Challenge: Count how many lines in the entries below contain the string "kern". Reply with the number alone.

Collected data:
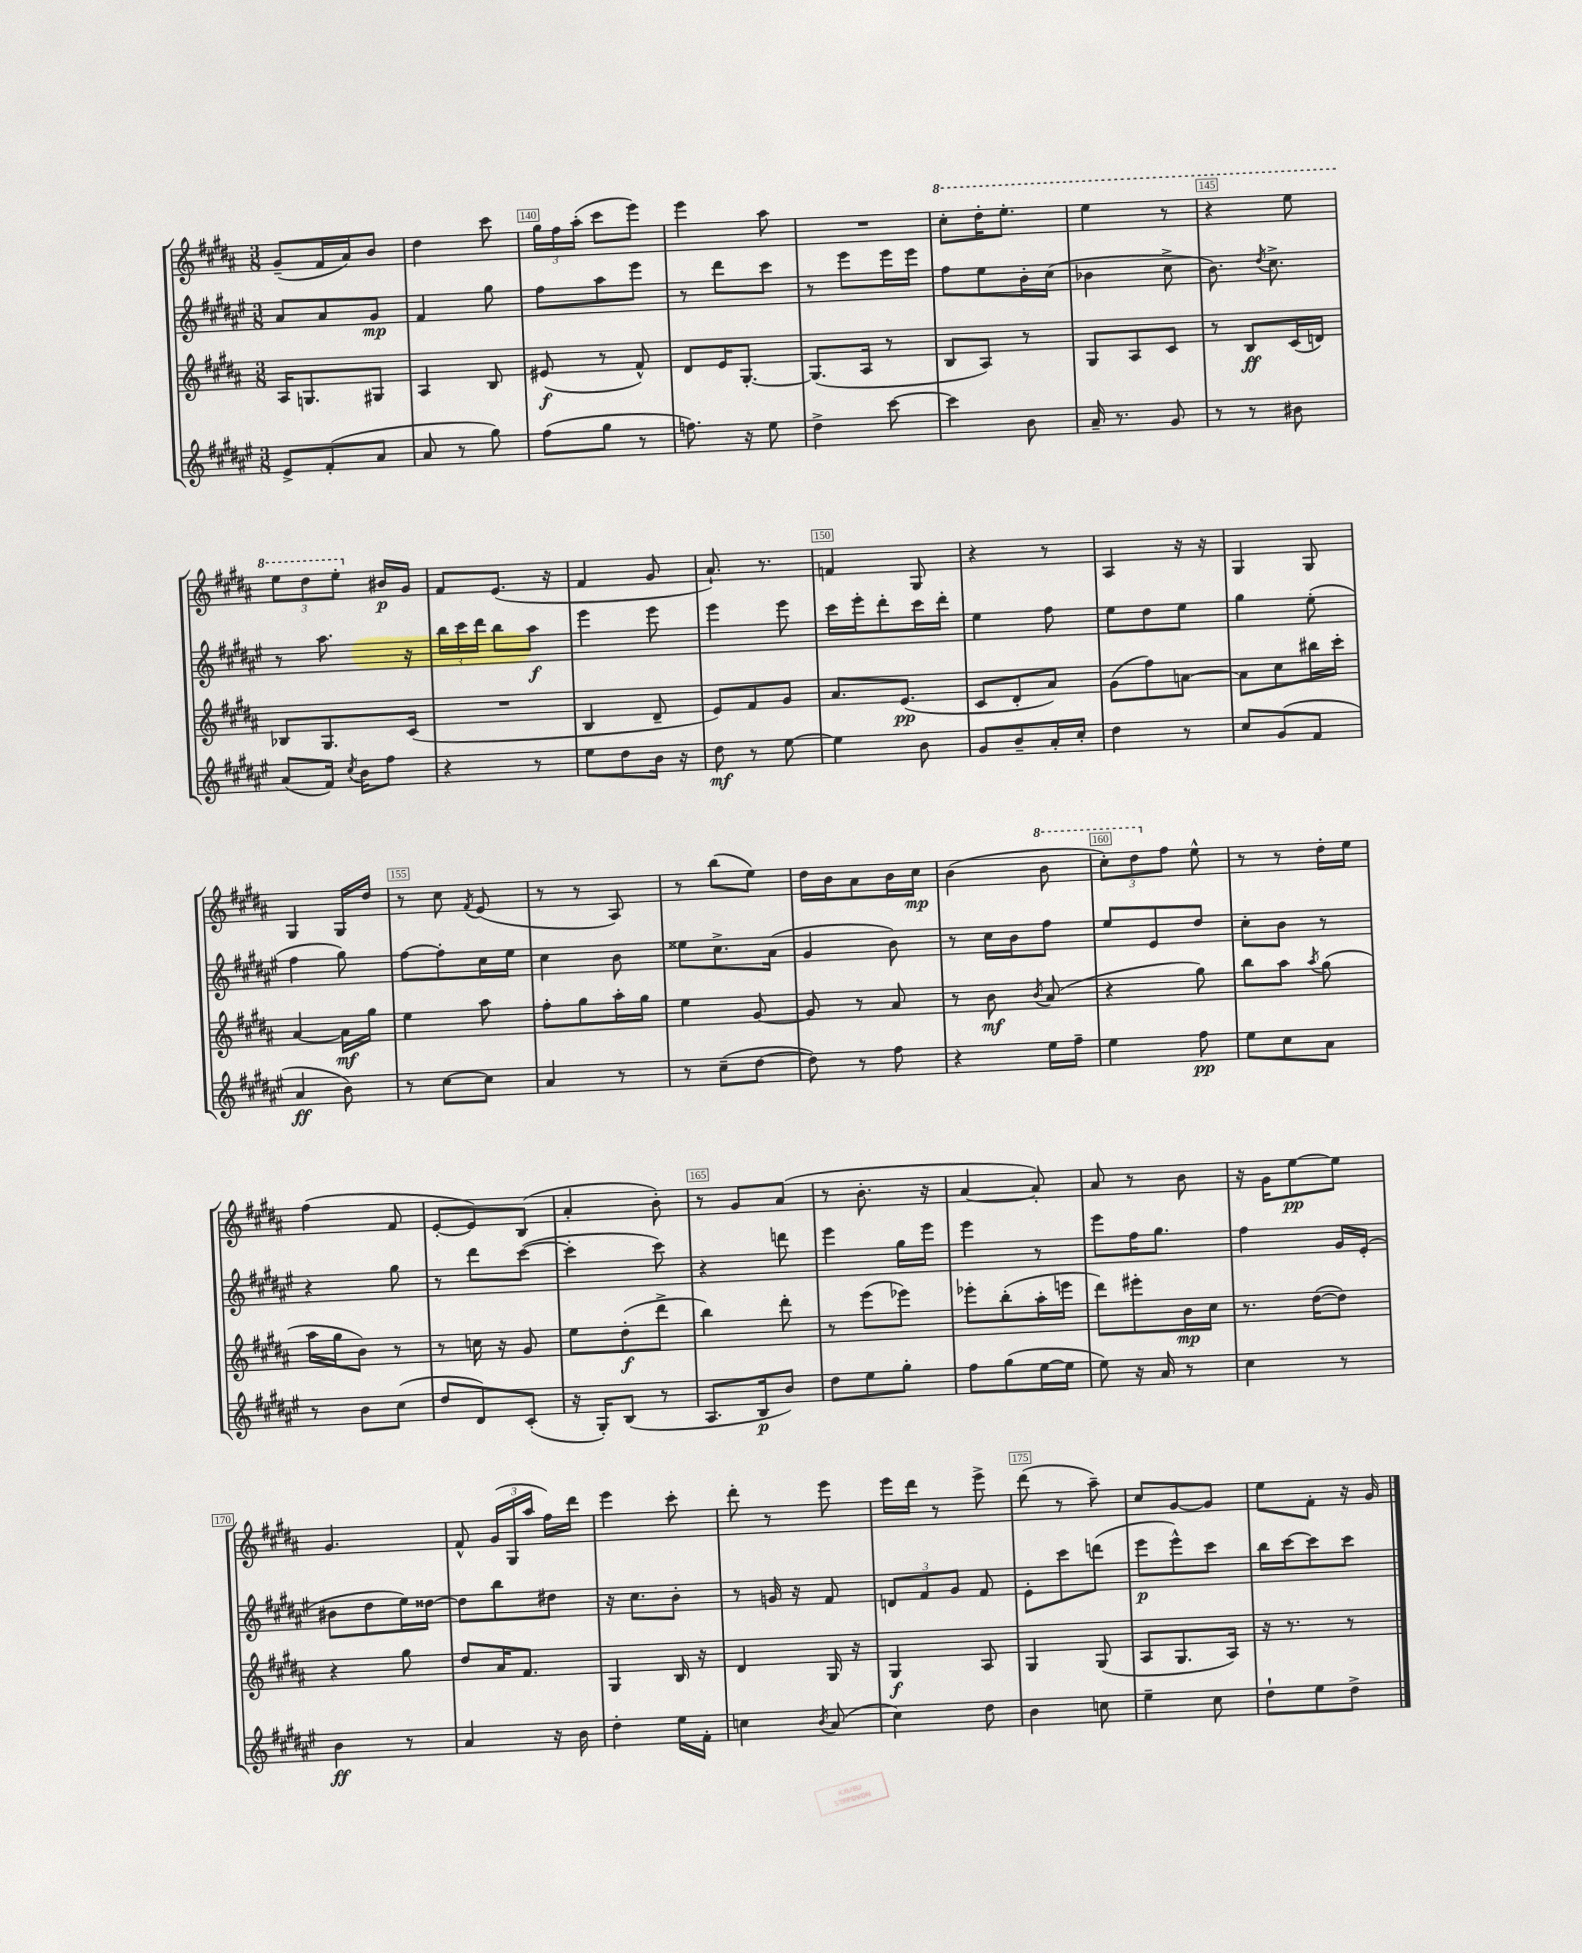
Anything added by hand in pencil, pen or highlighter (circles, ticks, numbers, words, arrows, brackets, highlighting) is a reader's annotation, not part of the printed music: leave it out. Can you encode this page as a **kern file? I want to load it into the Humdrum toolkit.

**kern	**kern	**kern	**kern
*staff4	*staff3	*staff2	*staff1
*clefG2	*clefG2	*clefG2	*clefG2
*k[f#c#g#d#a#e#]	*k[f#c#g#d#a#]	*k[f#c#g#d#a#e#]	*k[f#c#g#d#a#]
*M3/8	*M3/8	*M3/8	*M3/8
8e#^	16A#	8a#	(8g#~
.	8.G	.	.
(8f#'	.	8a#	16f#
.	.	.	16a#)
8a#	8G#	8g#	8b
=	=	=	=
8a#	4A#	4f#	4dd#
8r	.	.	.
8gg#)	8B	8gg#	8ccc#
=	=	=	=
(8ff#	(8e#	8ff#	24gg#
.	.	.	24ff#
.	.	.	(24aa#'
8gg#	8r	8aa#	8ccc#
8r	8f#^^)	8eee#	8eee)
=	=	=	=
8.ff)	8d#	8r	4eee
.	16e	8ddd#	.
16r	[8.G#'	.	.
8ee#	.	8ccc#	8aa#
=	=	=	=
4dd#^	(8.G#]	8r	4.r
.	.	8eee#	.
.	16A#	.	.
[8ccc#	8r	16eee#	.
.	.	16eee#	.
=	=	=	=
4ccc#]	8B	8ff#	8ccc#'
.	8A#)	8ee#	16ddd#'
.	.	.	8.eee'
8b	8r	16b'	.
.	.	(16cc#	.
=	=	=	=
16a#~	8G#	4b-	4eee
8.r	.	.	.
.	8A#	.	.
8g#	8c#	8cc#^	8r
=	=	=	=
8r	8r	8.b)	4r
8r	8B	.	.
.	.	8qdd#	.
.	.	8.cc#^	.
8b#	(16c#	.	8eee
.	16d)	.	.
=	=	=	=
(8a#	8B-	8r	12eee
.	.	.	12ddd#
16f#)	8.G#	8.aa#	.
.	.	.	12eee'
8qcc#	.	.	.
16b	.	.	.
8ff#	.	.	16b#
.	(16c#	16r	16g#
=	=	=	=
4r	4.r	24bb	8f#
.	.	24ccc#	.
.	.	24ddd#	.
.	.	8bb	(8.e
8r	.	8aa#	.
.	.	.	16r
=	=	=	=
8ee#	4B	4eee#	4f#
8dd#	.	.	.
16b	8d#~	8eee#	8g#
16r	.	.	.
=	=	=	=
8dd#	8e)	4eee#	8.a#`)
8r	8f#	.	.
.	.	.	8.r
[8ee#	8g#	8eee#	.
=	=	=	=
4ee#]	8.a#	16ccc#	4f
.	.	16eee#'	.
.	.	8ddd#'	.
.	(8.e	.	.
8b	.	16ccc#	8G#
.	.	16ddd#'	.
=	=	=	=
8g#	8c#	4ee#	4r
8b~	8d#'	.	.
16a#'	8a#)	8ff#	8r
16cc#'	.	.	.
=	=	=	=
4dd#	(8g#	8ee#	4A#
.	8ff#)	8dd#	.
8r	[8a	8ee#	16r
.	.	.	16r
=	=	=	=
8cc#	8a]	4gg#	4G#
(8g#	8cc#	.	.
8f#	16bb#	(8ee#'	8G#
.	16ccc#'	.	.
=	=	=	=
4a#	[4a#	4ff#	4G#
8b)	16a#]	8gg#)	16G#
.	16gg#	.	16dd#
=	=	=	=
8r	4ee	[8ff#	8r
[8cc#	.	8ff#']	8cc#
.	.	.	8qf#
8cc#]	8aa#	16cc#	(8e
.	.	16ee#	.
=	=	=	=
4a#	8ff#'	4cc#	8r
.	8gg#	.	8r
8r	16aa#'	8b	8A#)
.	16gg#	.	.
=	=	=	=
8r	4ee	8ee##	8r
(8cc#~	.	8.cc#^	(8bb
[8dd#	[8g#	.	8ee)
.	.	(16a#	.
=	=	=	=
8dd#])	8g#]	4g#	16dd#
.	.	.	16b
8r	8r	.	8a#
8ff#	8a#	8b)	16b
.	.	.	16cc#
=	=	=	=
4r	8r	8r	(4b
.	8b	16cc#	.
.	.	16b	.
.	8qb	.	.
16ee#	(8a#	8ff#	8bb
16ff#~	.	.	.
=	=	=	=
4ee#	4r	8ee#	12ccc#')
.	.	.	12ddd#
.	.	8e#	.
.	.	.	12ff#
8ff#	8gg#)	8dd#	8ee^^
=	=	=	=
8ee#	8bb	8cc#'	8r
8cc#	8aa#	8b	8r
.	8qaa#	.	.
8a#	(8gg#	8r	16dd#'
.	.	.	16ee
=	=	=	=
8r	16aa#	4r	(4ff#
.	16gg#	.	.
8b	8b)	.	.
(8cc#	8r	8gg#	8f#
=	=	=	=
8dd#	8r	8r	[8e'
8d#)	16cc	8ddd#	8e])
.	16r	.	.
(8c#'	8g#	([8ccc#	(8B
=	=	=	=
16r	8ee	4ccc#']	4a#'
16G#')	.	.	.
(8B	(8dd#'	.	.
8r	8ddd#^	8ccc#)	8b')
=	=	=	=
8.A#	4bb)	4r	8r
.	.	.	8g#
16B	.	.	.
8b)	8ddd#'	8ddd	(8a#
=	=	=	=
8dd#	8r	4eee#	8r
8ee#	(8eee	.	8.b'
8gg#'	8eee-)	16gg#	.
.	.	16eee#	16r
=	=	=	=
8ff#	8eee-'	4eee#	[4a#
(8gg#	(8bb'	.	.
[16ee#	16aa#'	8r	8a#'])
16ee#]	16eee	.	.
=	=	=	=
8ee#)	8ddd#)	8eee#	8a#
16r	8eee#'	16ff#	8r
16a#	.	8.gg#	.
8r	16b	.	8b
.	16cc#	.	.
=	=	=	=
4cc#	8.r	4ff#	16r
.	.	.	16g#
.	.	.	[8ee
.	([16dd#	.	.
8r	8dd#])	16g#	8ee]
.	.	(16e#'	.
=	=	=	=
4b	4r	8b#	4.g#
.	.	8dd#	.
8r	8gg#	16ee#)	.
.	.	[16dd##	.
=	=	=	=
4a#	8dd#	8dd##]	8f#^^
.	16a#	8bb	(24g#
.	.	.	24G#
.	8.f#	.	.
.	.	.	24aa#
16r	.	8dd#	16ff#)
16b	.	.	16ddd#
=	=	=	=
4dd#'	4G#	16r	4eee
.	.	8.cc#	.
16ee#	16B	8b'	8ccc#'
16f#'	16r	.	.
=	=	=	=
4cc	4d#	8r	8ddd#'
.	.	16g	8r
.	.	16r	.
8qb	.	.	.
(8a#	16G#	8f#	8eee
.	16r	.	.
=	=	=	=
4cc#)	4G#	12d	16eee
.	.	.	16ddd#
.	.	12f#	.
.	.	.	8r
.	.	12g#	.
8dd#	8A#	8f#	8eee^
=	=	=	=
4b	4G#	8e#'	(8ddd#
.	.	8ccc#	8r
8cc	(8G#	(8ddd	8aa#~)
=	=	=	=
4ee#~	8A#	8eee#	8cc#
.	8.G#	8eee#^^)	[8g#
8cc#	.	8ccc#	8g#]
.	16A#)	.	.
=	=	=	=
8dd#`	16r	16bb	8ee
.	8.r	[16ccc#	.
8ee#	.	8ccc#]	8f#'
8dd#^	8r	8ccc#	16r
.	.	.	16g#
==	==	==	==
*-	*-	*-	*-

Task solution: 2